PROBLEM TO SOLVE. Find the word "none" in the data below and copy each line that holds it.

(Change detection outputs)
Start of Block

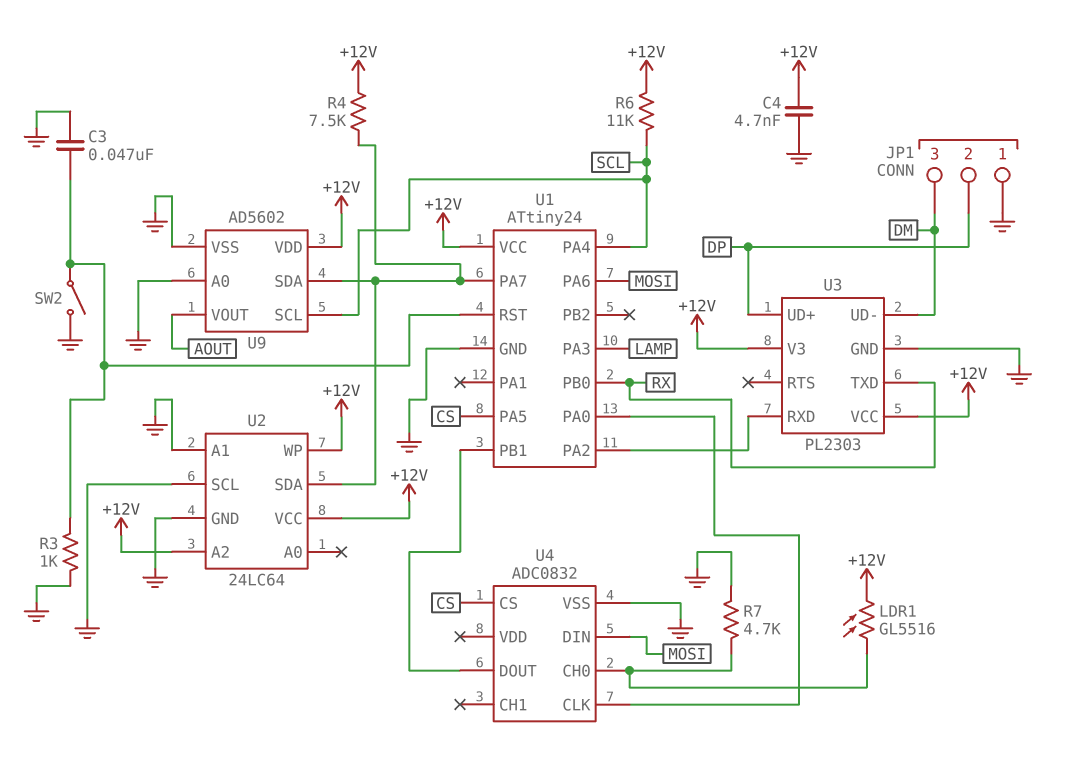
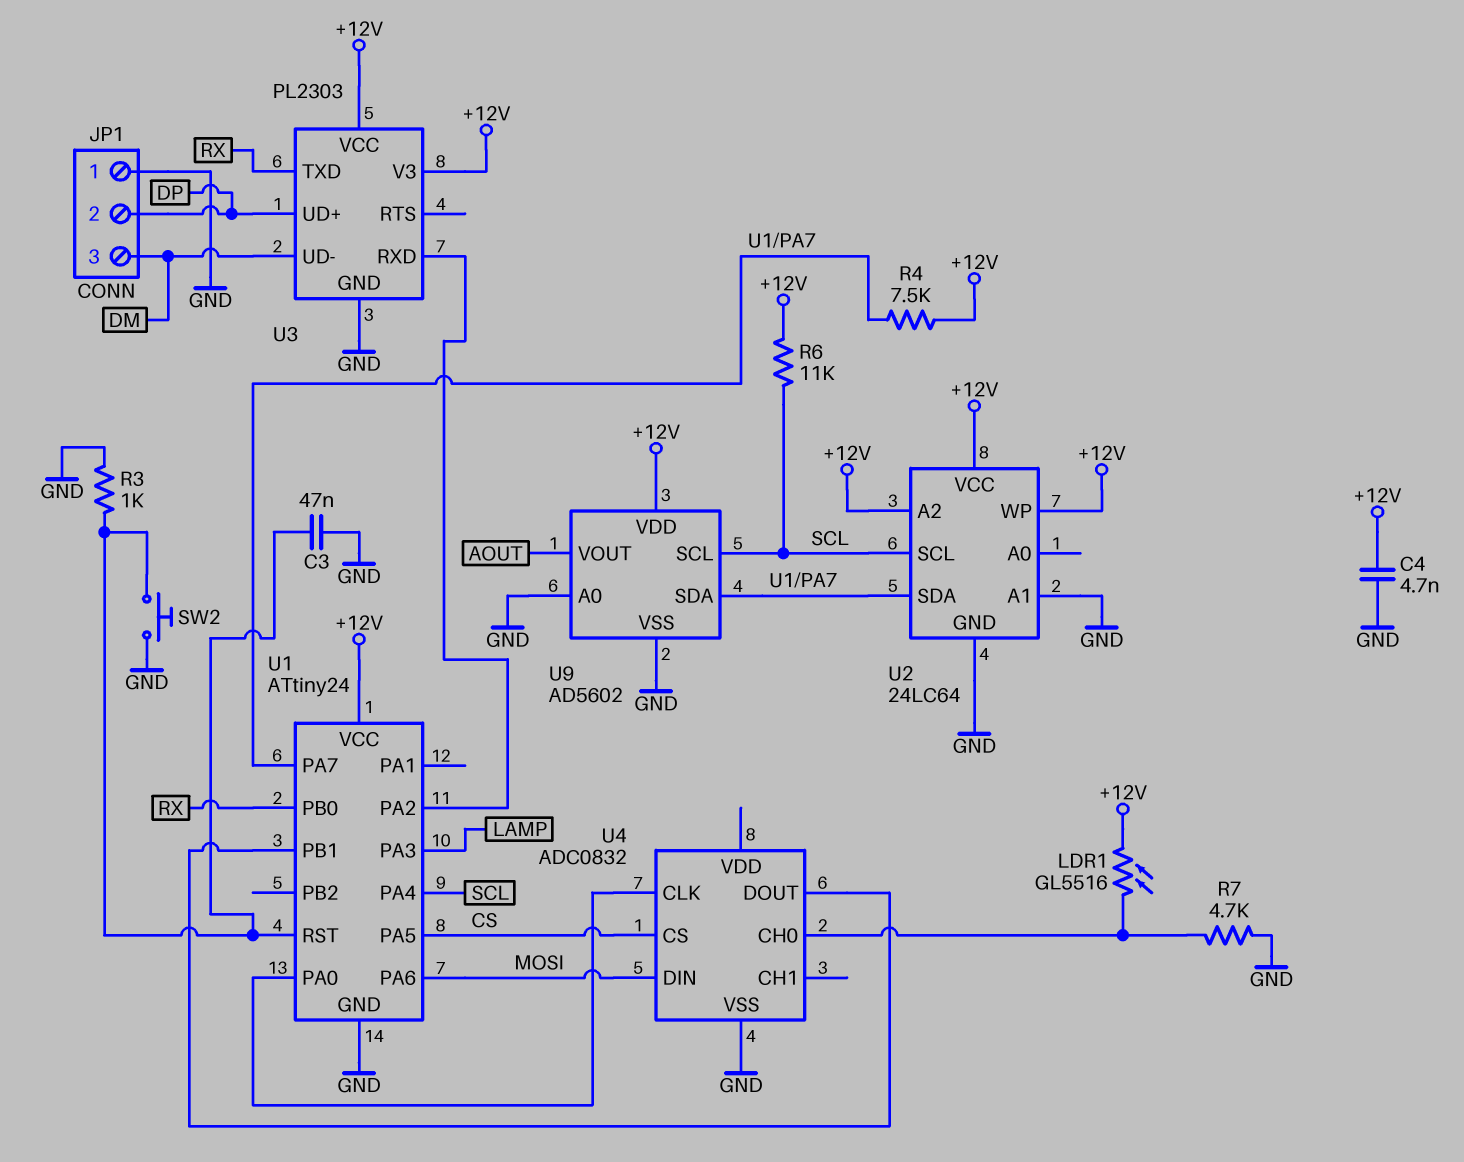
SW2: switch (GND, U1/RST) -> button (GND, U1/RST)
U2 pin SCL: GND -> SCL

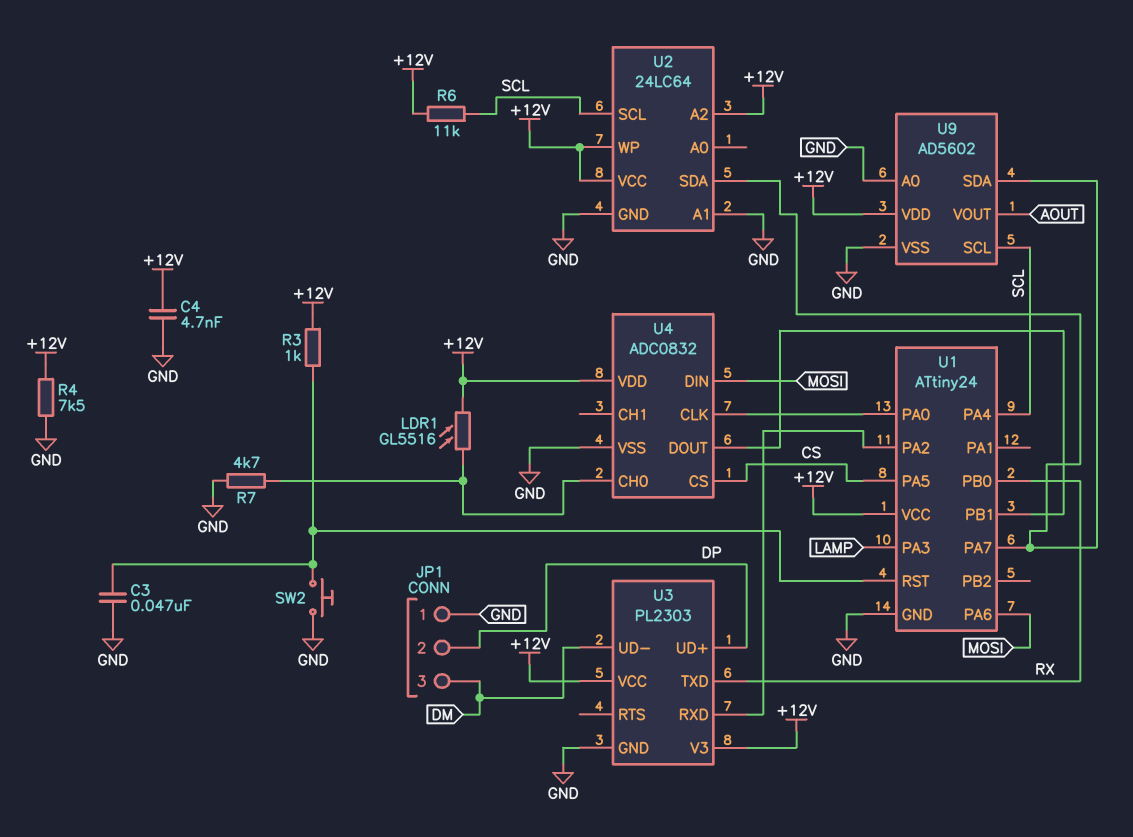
R3: 1k (GND, U1/RST) -> 1k (+12V, U1/RST)
R4: 7.5k (+12V, U1/PA7) -> 7.5k (+12V, GND)
U4 pin VDD: none -> +12V

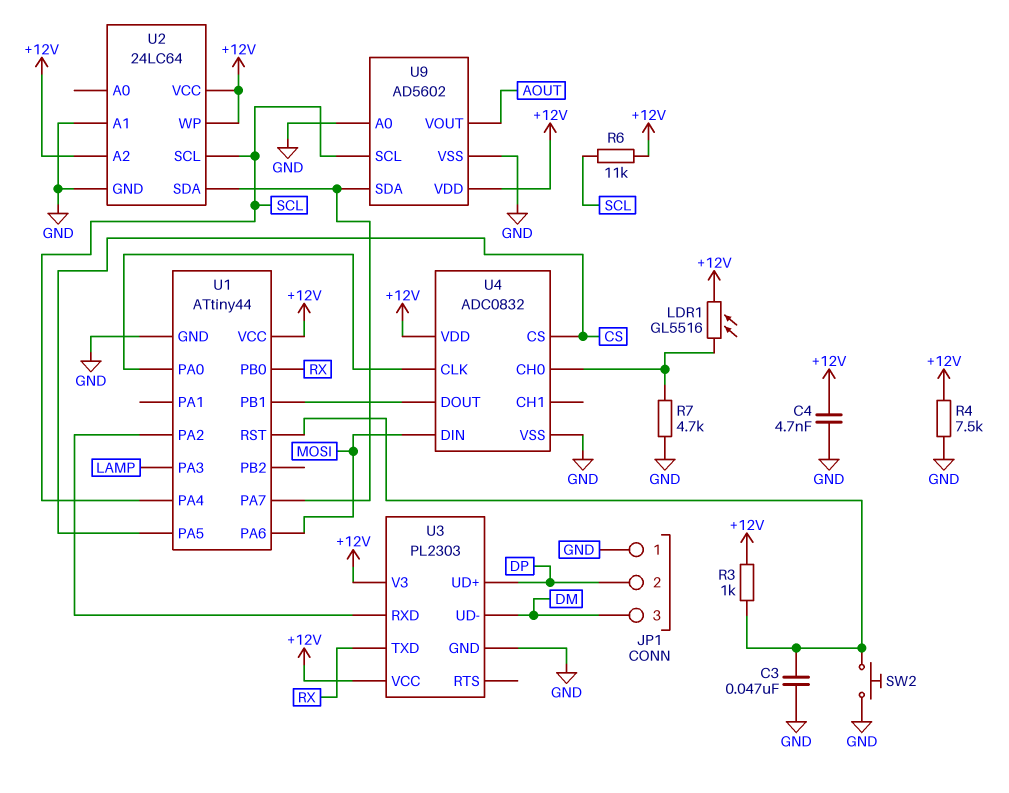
U1: ATtiny24 -> ATtiny44

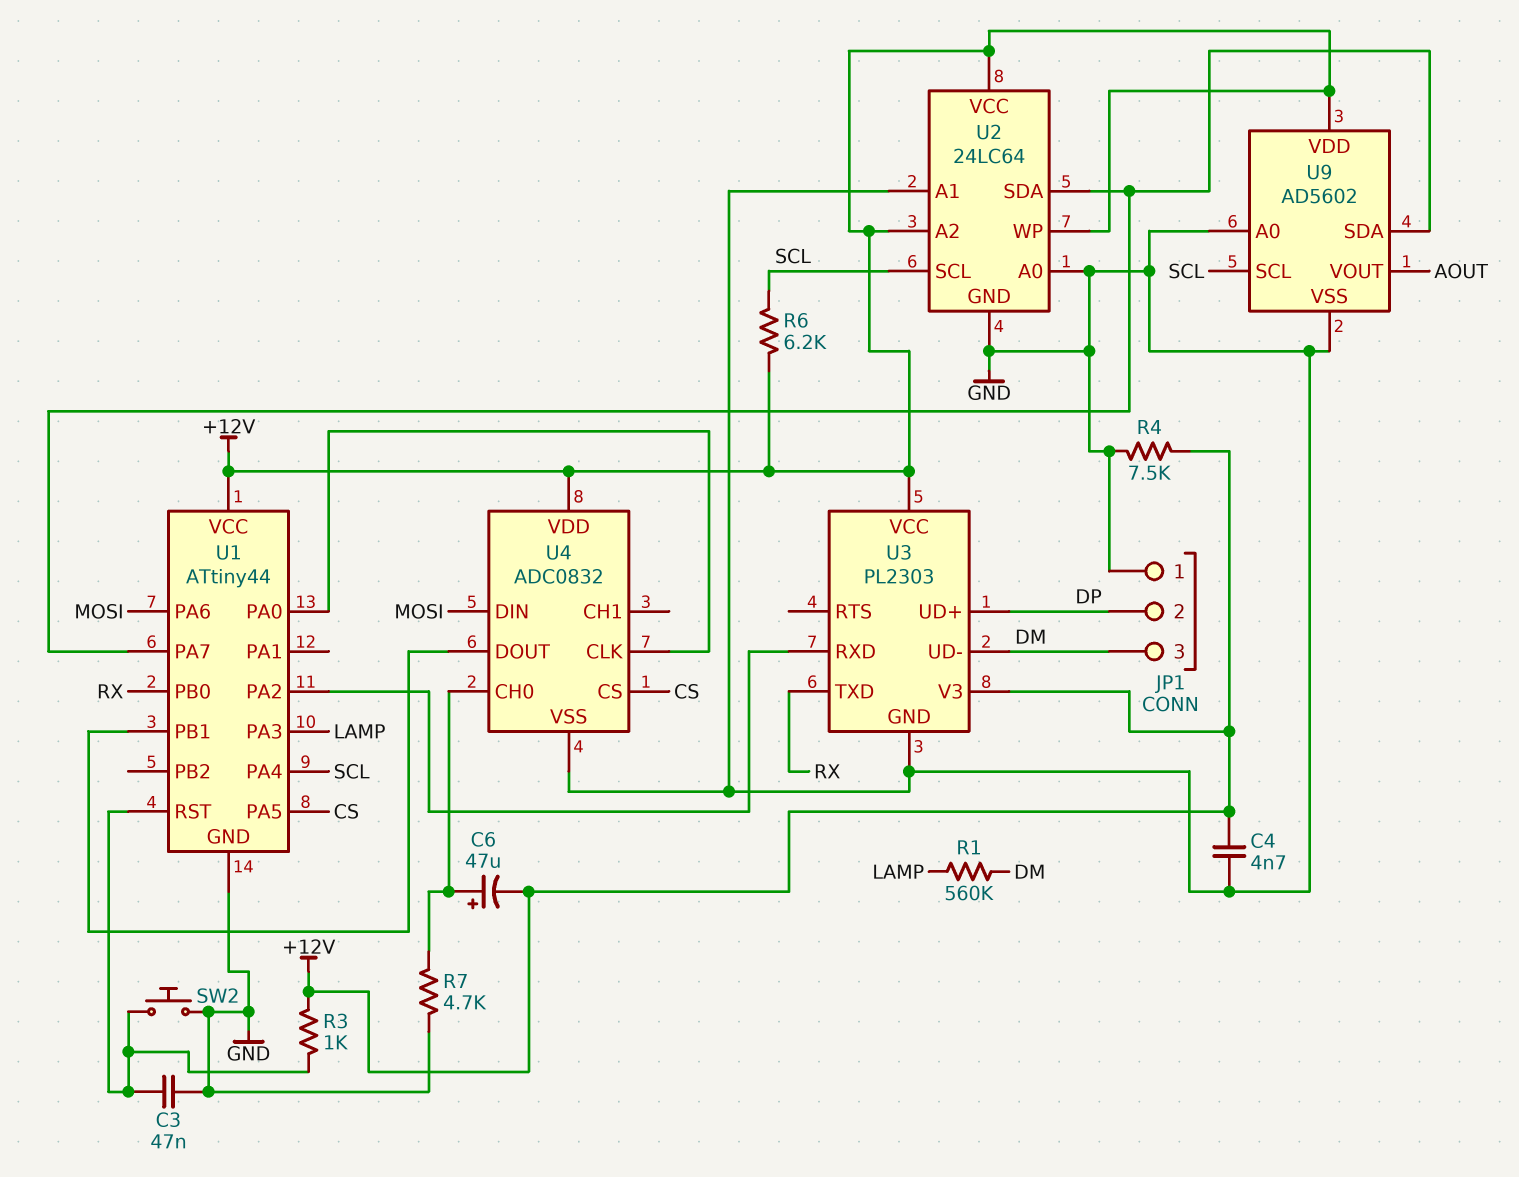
C6: none -> 47uF (plus U4/CH0, minus +12V)
LDR1: GL5516 (+12V, U4/CH0) -> none
R1: none -> 560k (DM, LAMP)
R6: 11k (+12V, SCL) -> 6.2k (+12V, SCL)
U2 pin A0: none -> GND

End of Block

TASK RESULT.
U4 pin VDD: none -> +12V
C6: none -> 47uF (plus U4/CH0, minus +12V)
LDR1: GL5516 (+12V, U4/CH0) -> none
R1: none -> 560k (DM, LAMP)
U2 pin A0: none -> GND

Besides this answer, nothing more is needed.